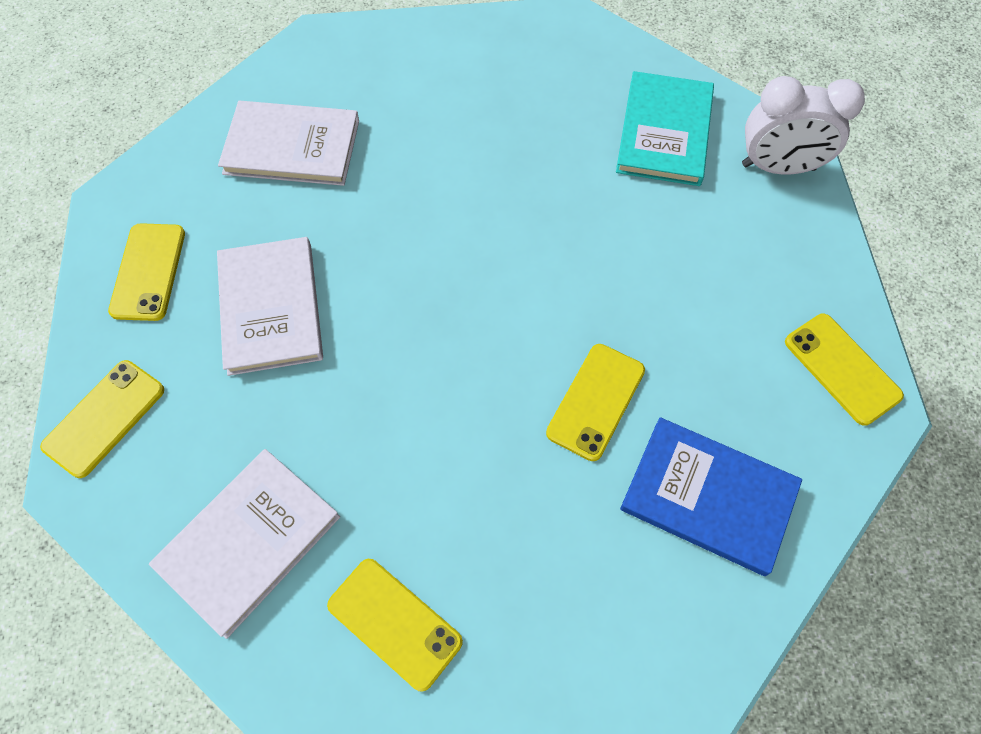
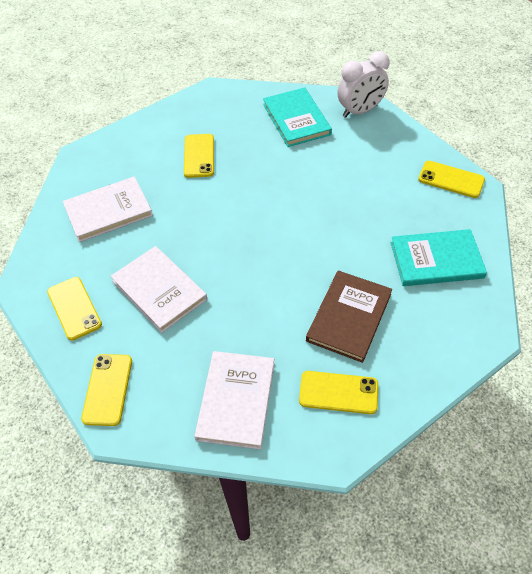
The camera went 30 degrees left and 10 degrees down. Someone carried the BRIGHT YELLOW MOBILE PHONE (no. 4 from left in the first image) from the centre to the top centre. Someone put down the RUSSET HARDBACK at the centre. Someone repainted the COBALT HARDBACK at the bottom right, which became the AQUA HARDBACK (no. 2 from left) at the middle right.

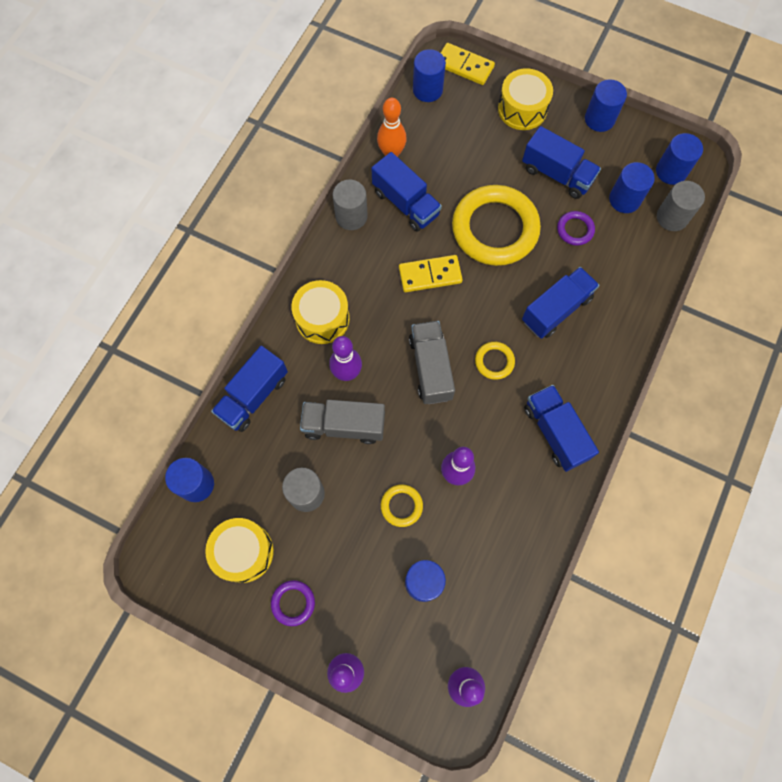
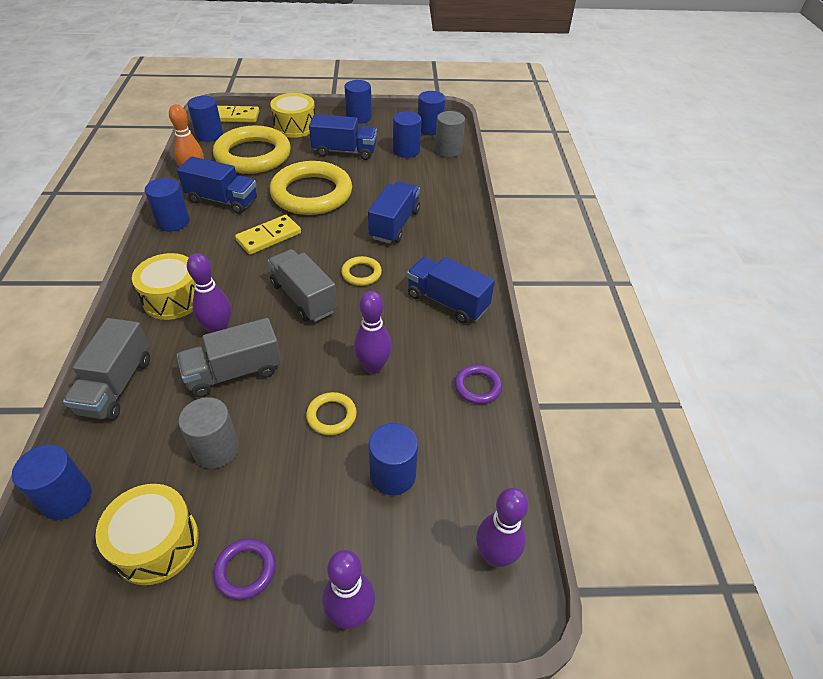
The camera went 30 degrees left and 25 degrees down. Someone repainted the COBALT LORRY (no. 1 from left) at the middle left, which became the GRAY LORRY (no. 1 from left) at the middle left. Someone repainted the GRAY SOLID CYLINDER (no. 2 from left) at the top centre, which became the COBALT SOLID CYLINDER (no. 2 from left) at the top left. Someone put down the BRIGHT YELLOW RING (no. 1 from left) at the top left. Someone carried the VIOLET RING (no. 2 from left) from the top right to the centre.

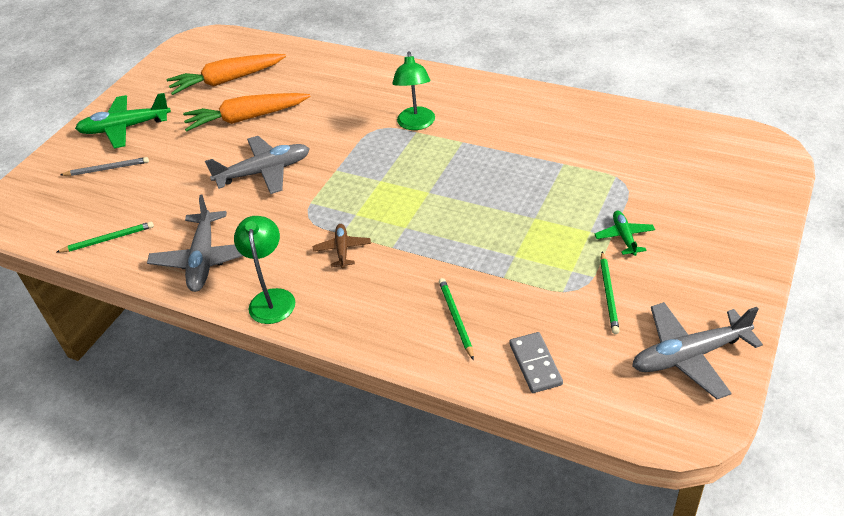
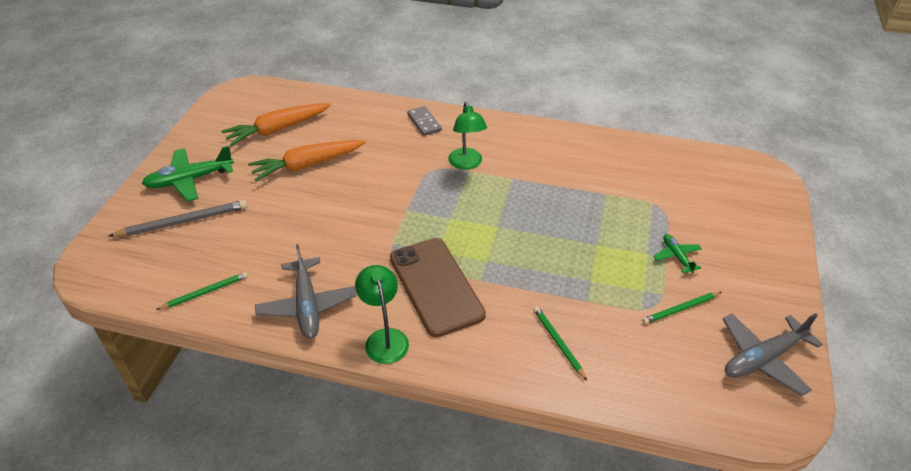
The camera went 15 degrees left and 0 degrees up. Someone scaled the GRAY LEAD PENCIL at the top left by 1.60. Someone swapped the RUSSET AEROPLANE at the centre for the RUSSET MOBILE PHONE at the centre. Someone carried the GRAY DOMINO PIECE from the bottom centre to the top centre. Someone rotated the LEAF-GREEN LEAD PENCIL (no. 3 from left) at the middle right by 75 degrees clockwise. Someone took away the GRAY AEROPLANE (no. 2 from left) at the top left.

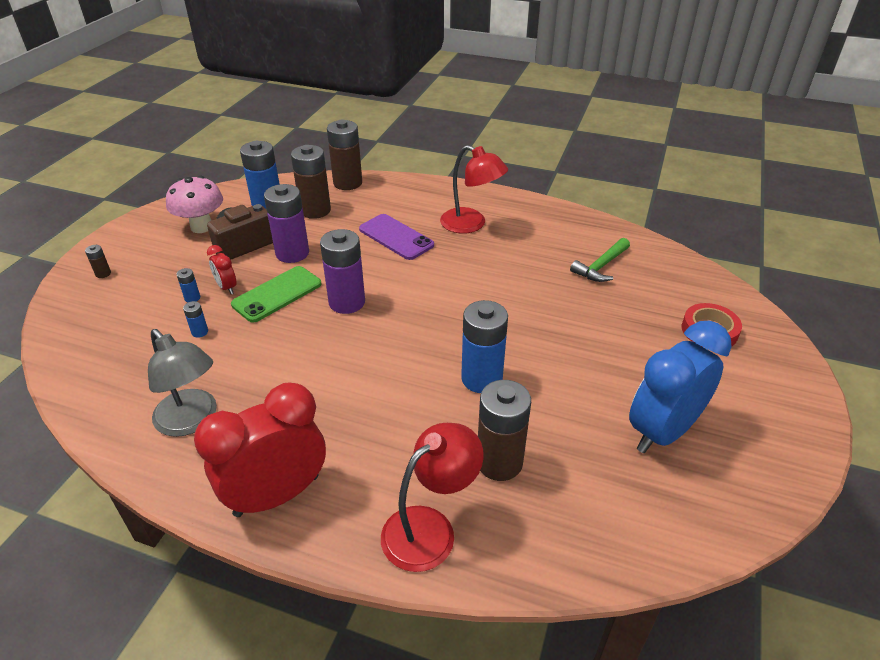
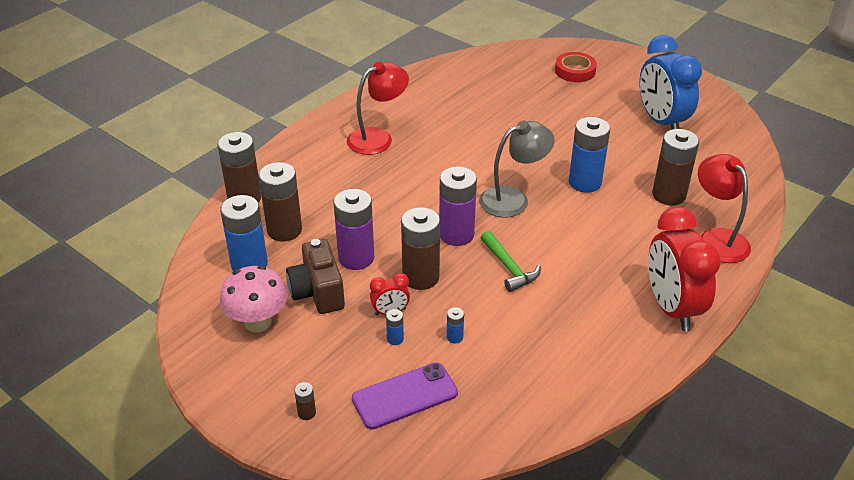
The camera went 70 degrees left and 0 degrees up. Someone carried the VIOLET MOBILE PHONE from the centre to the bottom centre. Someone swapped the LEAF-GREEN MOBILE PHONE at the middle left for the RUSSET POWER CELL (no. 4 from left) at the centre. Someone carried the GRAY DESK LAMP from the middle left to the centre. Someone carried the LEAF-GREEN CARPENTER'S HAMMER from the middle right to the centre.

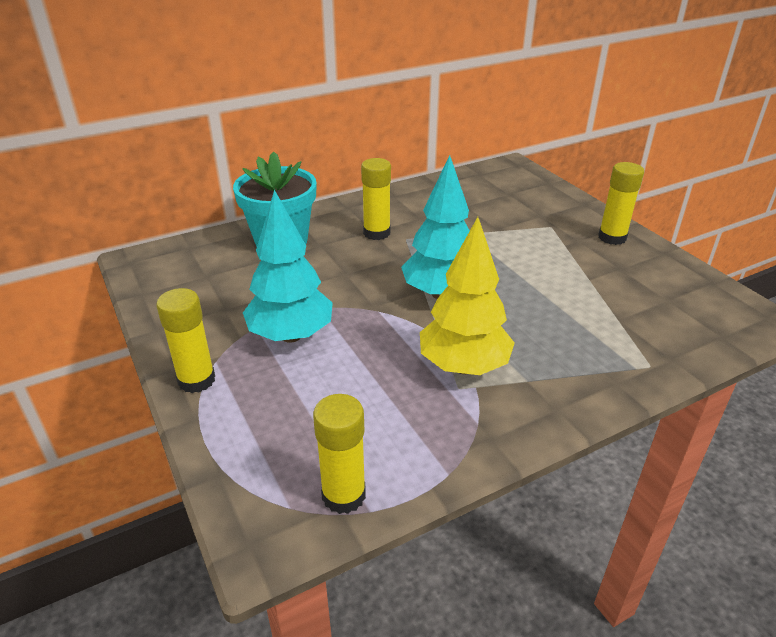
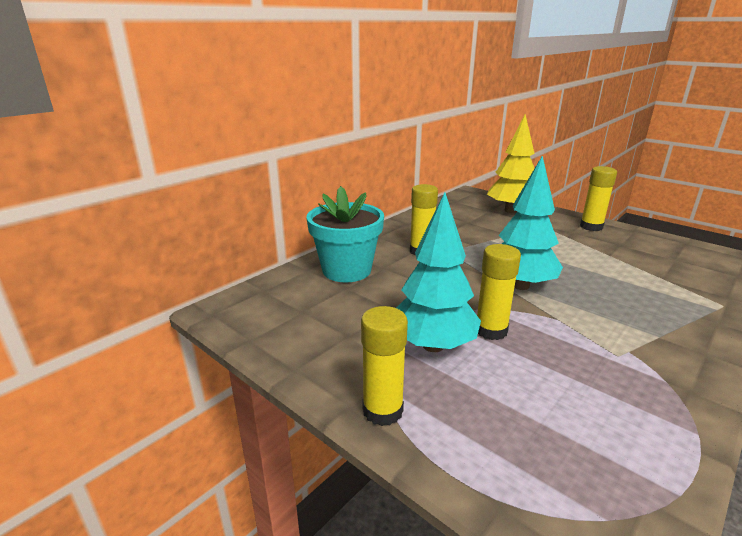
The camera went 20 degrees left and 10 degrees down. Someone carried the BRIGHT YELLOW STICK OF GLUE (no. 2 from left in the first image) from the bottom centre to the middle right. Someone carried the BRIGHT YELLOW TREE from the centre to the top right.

+===+

■ What to do
Leave the pictures out and output all of the data verbatim.

■ Response to this exercise
The camera went 30 degrees left and 10 degrees down. Someone carried the BRIGHT YELLOW MOBILE PHONE (no. 4 from left in the first image) from the centre to the top centre. Someone put down the RUSSET HARDBACK at the centre. Someone repainted the COBALT HARDBACK at the bottom right, which became the AQUA HARDBACK (no. 2 from left) at the middle right.

The camera went 30 degrees left and 25 degrees down. Someone repainted the COBALT LORRY (no. 1 from left) at the middle left, which became the GRAY LORRY (no. 1 from left) at the middle left. Someone repainted the GRAY SOLID CYLINDER (no. 2 from left) at the top centre, which became the COBALT SOLID CYLINDER (no. 2 from left) at the top left. Someone put down the BRIGHT YELLOW RING (no. 1 from left) at the top left. Someone carried the VIOLET RING (no. 2 from left) from the top right to the centre.

The camera went 15 degrees left and 0 degrees up. Someone scaled the GRAY LEAD PENCIL at the top left by 1.60. Someone swapped the RUSSET AEROPLANE at the centre for the RUSSET MOBILE PHONE at the centre. Someone carried the GRAY DOMINO PIECE from the bottom centre to the top centre. Someone rotated the LEAF-GREEN LEAD PENCIL (no. 3 from left) at the middle right by 75 degrees clockwise. Someone took away the GRAY AEROPLANE (no. 2 from left) at the top left.

The camera went 70 degrees left and 0 degrees up. Someone carried the VIOLET MOBILE PHONE from the centre to the bottom centre. Someone swapped the LEAF-GREEN MOBILE PHONE at the middle left for the RUSSET POWER CELL (no. 4 from left) at the centre. Someone carried the GRAY DESK LAMP from the middle left to the centre. Someone carried the LEAF-GREEN CARPENTER'S HAMMER from the middle right to the centre.

The camera went 20 degrees left and 10 degrees down. Someone carried the BRIGHT YELLOW STICK OF GLUE (no. 2 from left in the first image) from the bottom centre to the middle right. Someone carried the BRIGHT YELLOW TREE from the centre to the top right.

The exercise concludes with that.